DIRECTIONS FOR THIS TASK: Where does the string "degrees" appear in the material? Copy each line that holds it.

RECORDED DATA:

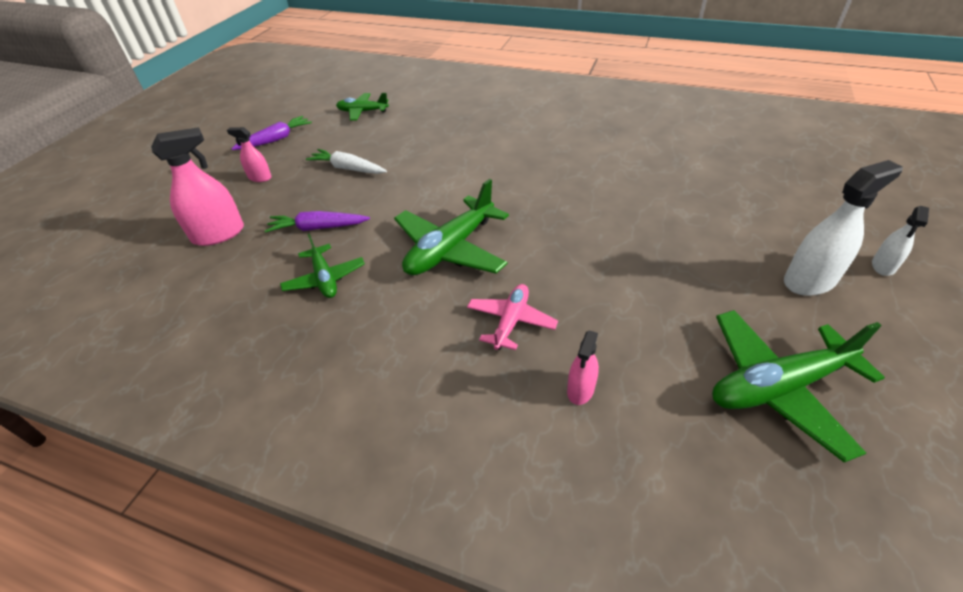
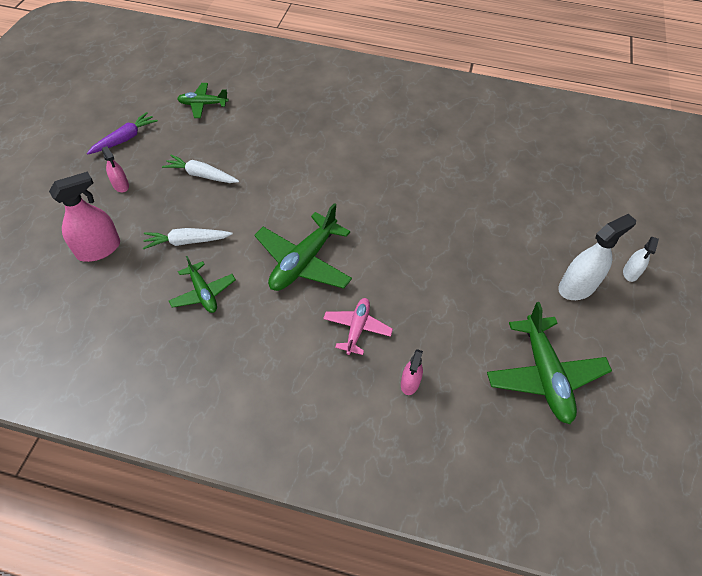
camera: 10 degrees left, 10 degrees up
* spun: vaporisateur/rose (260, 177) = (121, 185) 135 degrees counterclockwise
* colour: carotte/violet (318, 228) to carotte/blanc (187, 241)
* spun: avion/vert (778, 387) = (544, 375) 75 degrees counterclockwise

OUTPUT OF THE TASK:
camera: 10 degrees left, 10 degrees up
* spun: vaporisateur/rose (260, 177) = (121, 185) 135 degrees counterclockwise
* spun: avion/vert (778, 387) = (544, 375) 75 degrees counterclockwise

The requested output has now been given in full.